━━━ EXERCISE MATERIALS
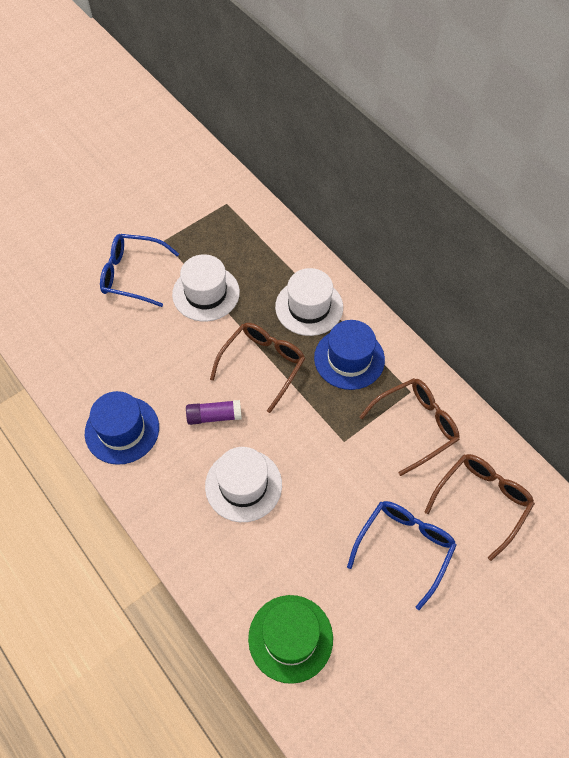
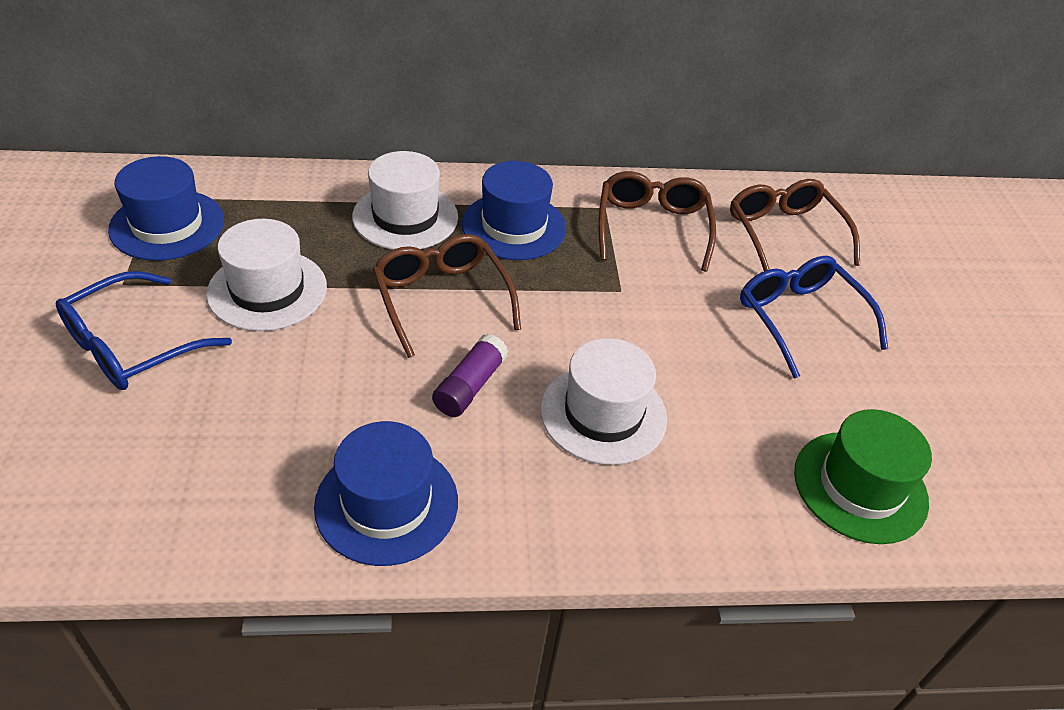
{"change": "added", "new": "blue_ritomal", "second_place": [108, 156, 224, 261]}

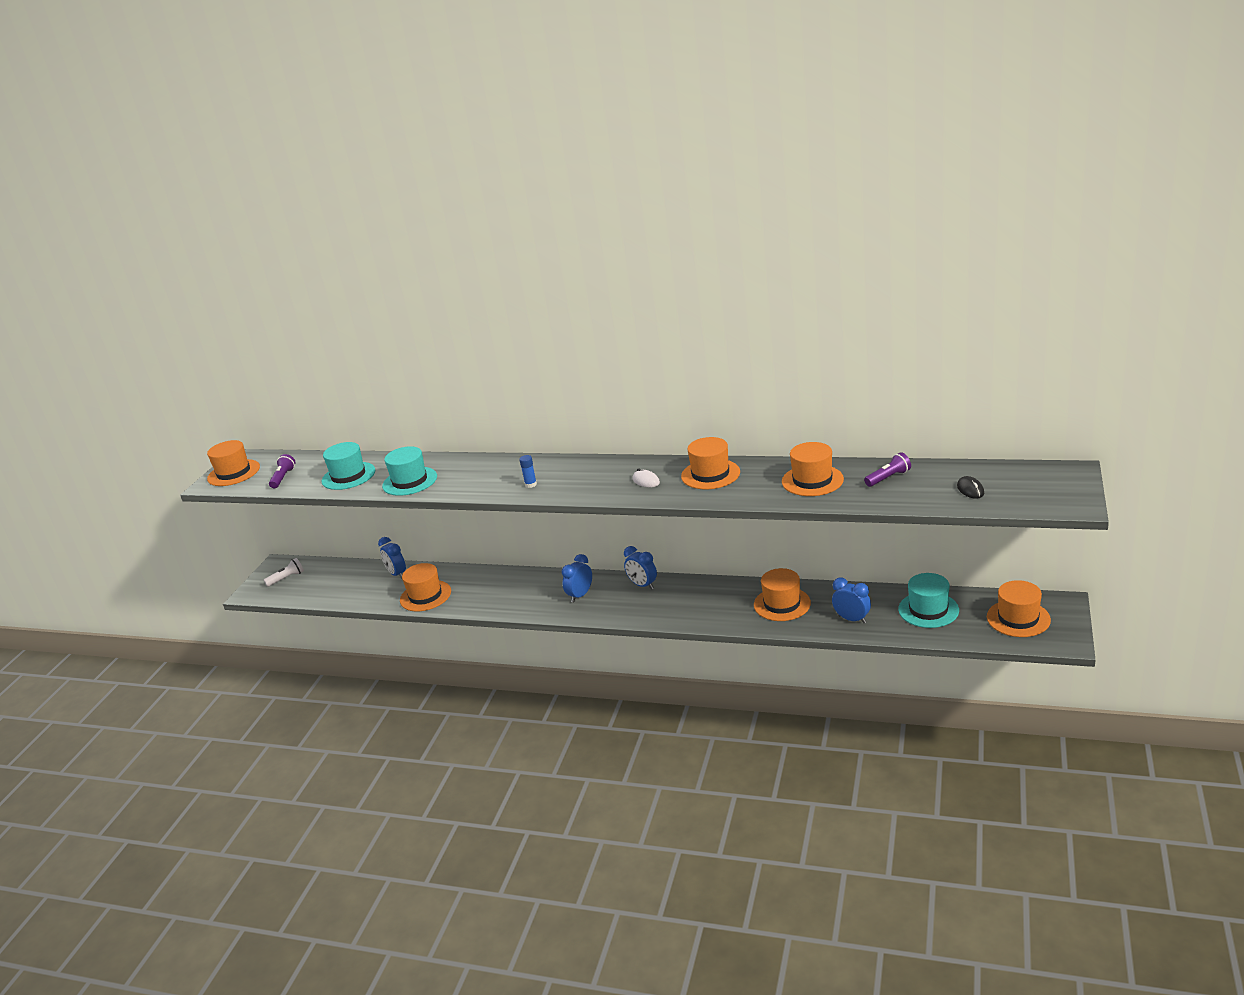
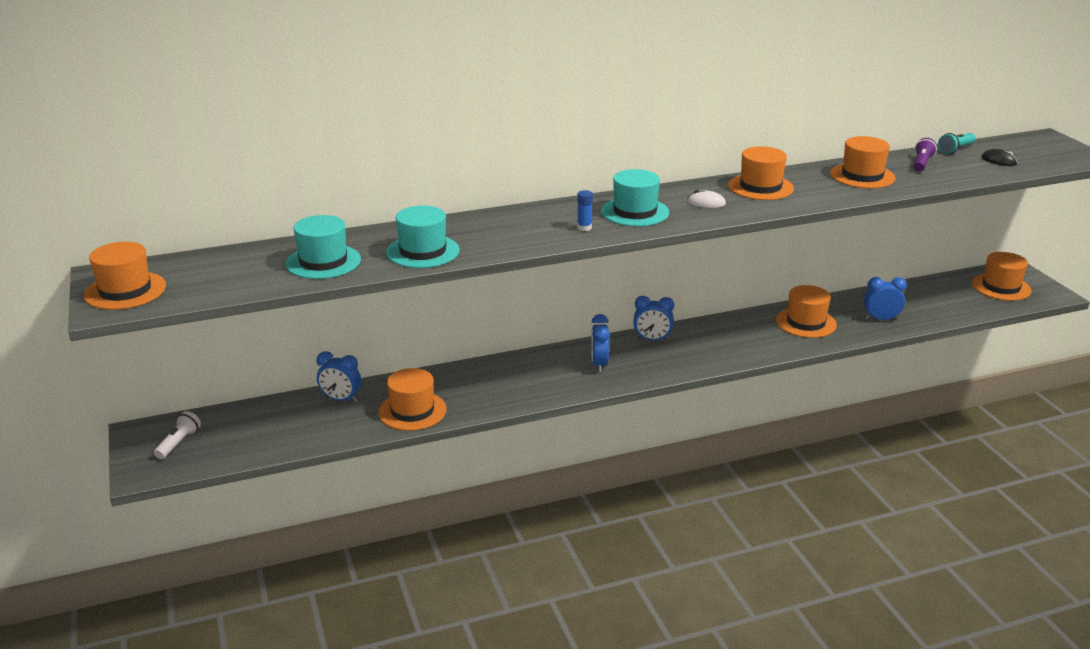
{"change": "removed", "old": "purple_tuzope", "first_place": [269, 454, 295, 488]}
{"change": "moved", "old": "turquoise_ritomal", "first_place": [898, 573, 959, 628], "second_place": [601, 169, 669, 226]}
{"change": "added", "new": "turquoise_tuzope", "second_place": [938, 133, 976, 154]}

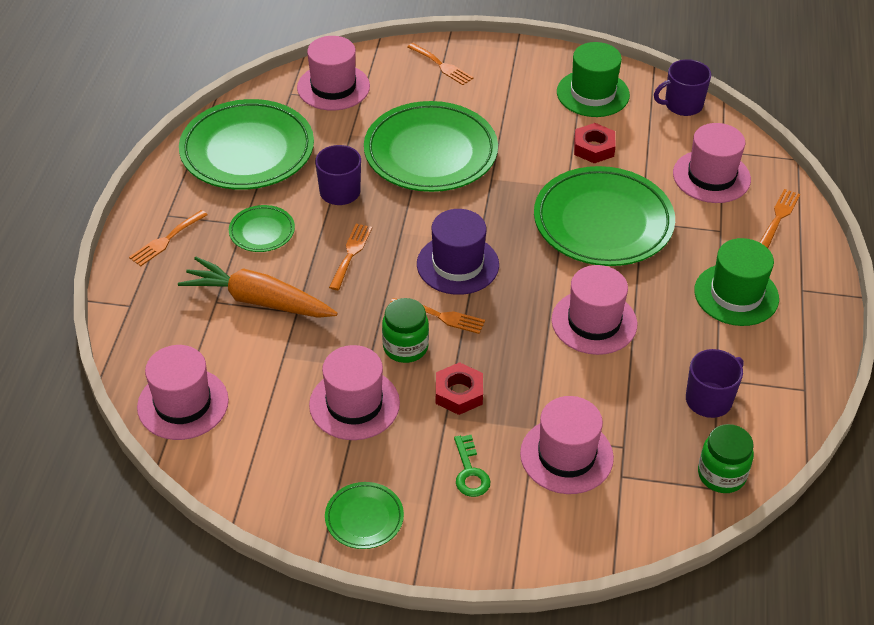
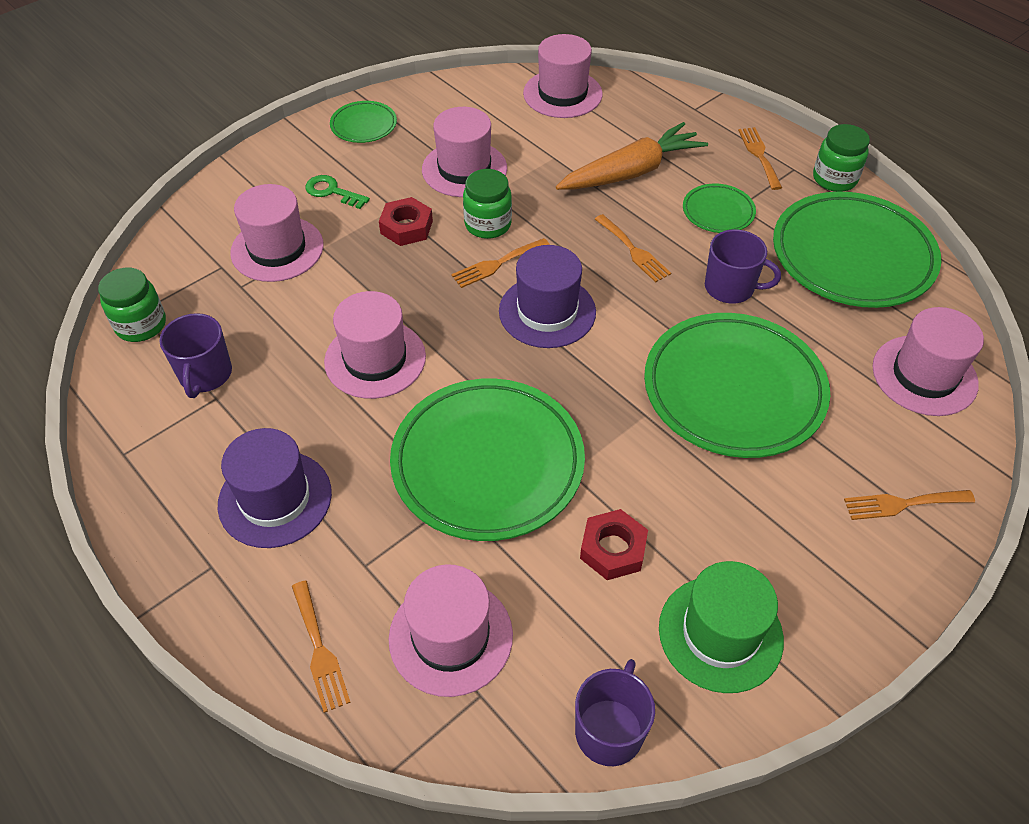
{"change": "recoloured", "old": "green_ritomal", "new": "purple_ritomal", "first_place": [694, 238, 779, 326], "second_place": [218, 428, 332, 548]}
{"change": "added", "new": "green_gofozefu", "second_place": [813, 124, 870, 192]}

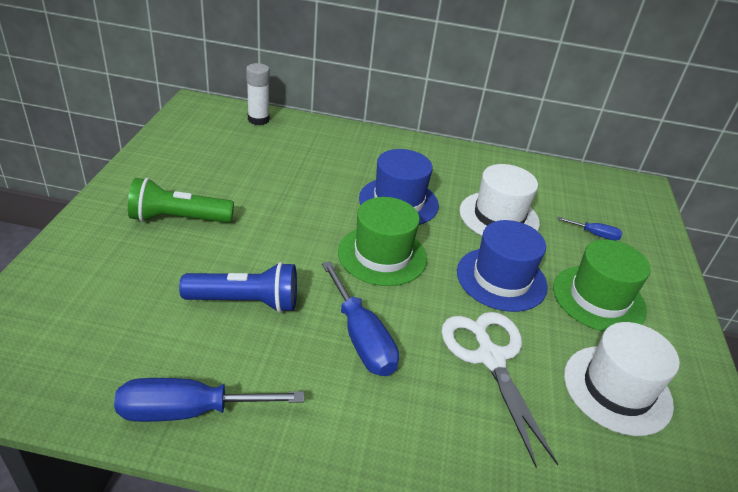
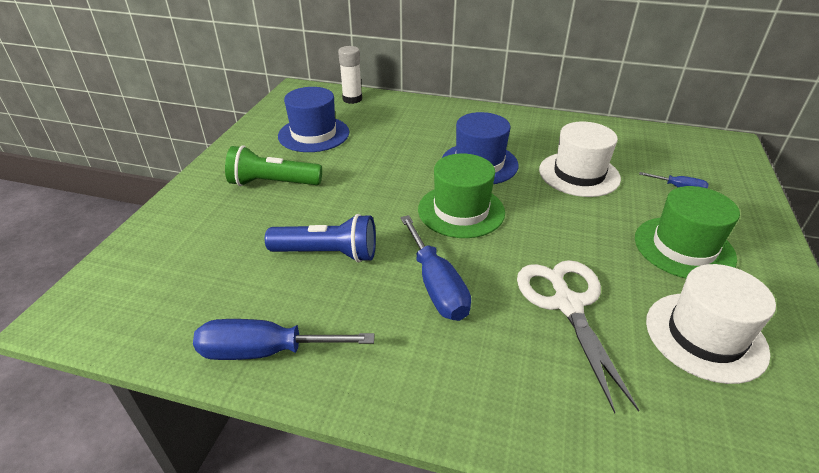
{"change": "moved", "old": "blue_ritomal", "first_place": [457, 220, 548, 312], "second_place": [278, 87, 349, 152]}

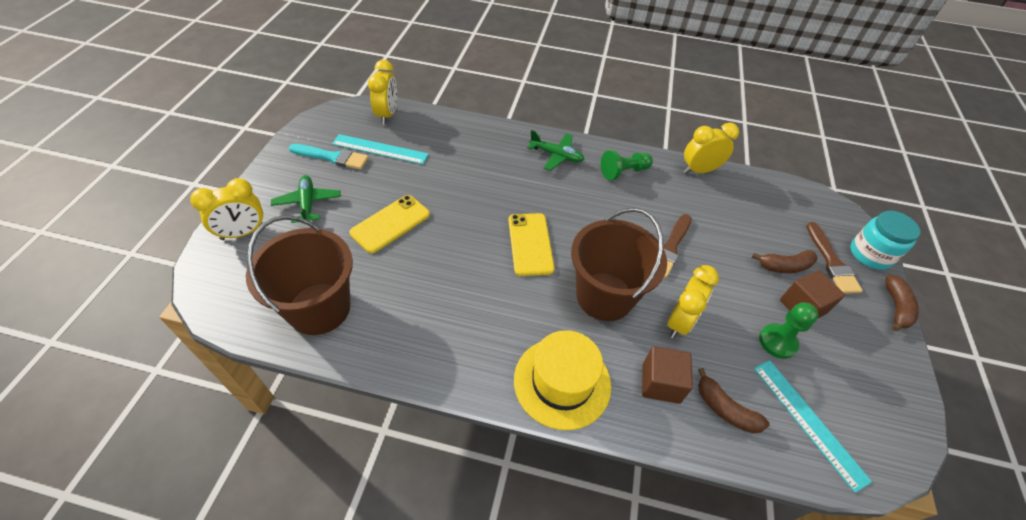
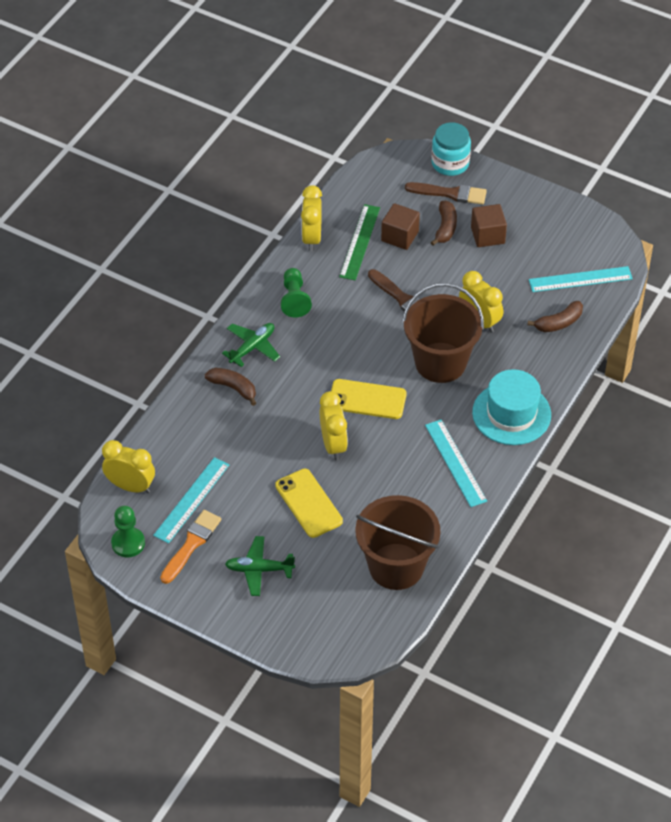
{"change": "moved", "old": "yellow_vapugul", "first_place": [190, 178, 263, 240], "second_place": [320, 391, 348, 461]}
{"change": "recoloured", "old": "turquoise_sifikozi", "new": "orange_sifikozi", "first_place": [289, 144, 369, 170], "second_place": [160, 510, 221, 584]}
{"change": "recoloured", "old": "yellow_ritomal", "new": "turquoise_ritomal", "first_place": [514, 330, 611, 430], "second_place": [472, 369, 551, 445]}
{"change": "moved", "old": "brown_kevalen", "first_place": [642, 346, 693, 404], "second_place": [381, 203, 420, 250]}
{"change": "moved", "old": "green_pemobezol", "first_place": [759, 303, 818, 359], "second_place": [111, 506, 145, 557]}
{"change": "moved", "old": "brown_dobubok", "first_place": [886, 275, 919, 331], "second_place": [205, 368, 256, 406]}
{"change": "added", "new": "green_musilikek", "second_place": [339, 204, 380, 281]}
{"change": "added", "new": "turquoise_musilikek", "second_place": [425, 420, 487, 507]}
━━━━━━
• _WHAT IS NEEDED_
Set out every record exactly, images excluded.

• _ANSWER FOR THIS EXERCISE_
{"change": "added", "new": "blue_ritomal", "second_place": [108, 156, 224, 261]}

{"change": "removed", "old": "purple_tuzope", "first_place": [269, 454, 295, 488]}
{"change": "moved", "old": "turquoise_ritomal", "first_place": [898, 573, 959, 628], "second_place": [601, 169, 669, 226]}
{"change": "added", "new": "turquoise_tuzope", "second_place": [938, 133, 976, 154]}

{"change": "recoloured", "old": "green_ritomal", "new": "purple_ritomal", "first_place": [694, 238, 779, 326], "second_place": [218, 428, 332, 548]}
{"change": "added", "new": "green_gofozefu", "second_place": [813, 124, 870, 192]}

{"change": "moved", "old": "blue_ritomal", "first_place": [457, 220, 548, 312], "second_place": [278, 87, 349, 152]}

{"change": "moved", "old": "yellow_vapugul", "first_place": [190, 178, 263, 240], "second_place": [320, 391, 348, 461]}
{"change": "recoloured", "old": "turquoise_sifikozi", "new": "orange_sifikozi", "first_place": [289, 144, 369, 170], "second_place": [160, 510, 221, 584]}
{"change": "recoloured", "old": "yellow_ritomal", "new": "turquoise_ritomal", "first_place": [514, 330, 611, 430], "second_place": [472, 369, 551, 445]}
{"change": "moved", "old": "brown_kevalen", "first_place": [642, 346, 693, 404], "second_place": [381, 203, 420, 250]}
{"change": "moved", "old": "green_pemobezol", "first_place": [759, 303, 818, 359], "second_place": [111, 506, 145, 557]}
{"change": "moved", "old": "brown_dobubok", "first_place": [886, 275, 919, 331], "second_place": [205, 368, 256, 406]}
{"change": "added", "new": "green_musilikek", "second_place": [339, 204, 380, 281]}
{"change": "added", "new": "turquoise_musilikek", "second_place": [425, 420, 487, 507]}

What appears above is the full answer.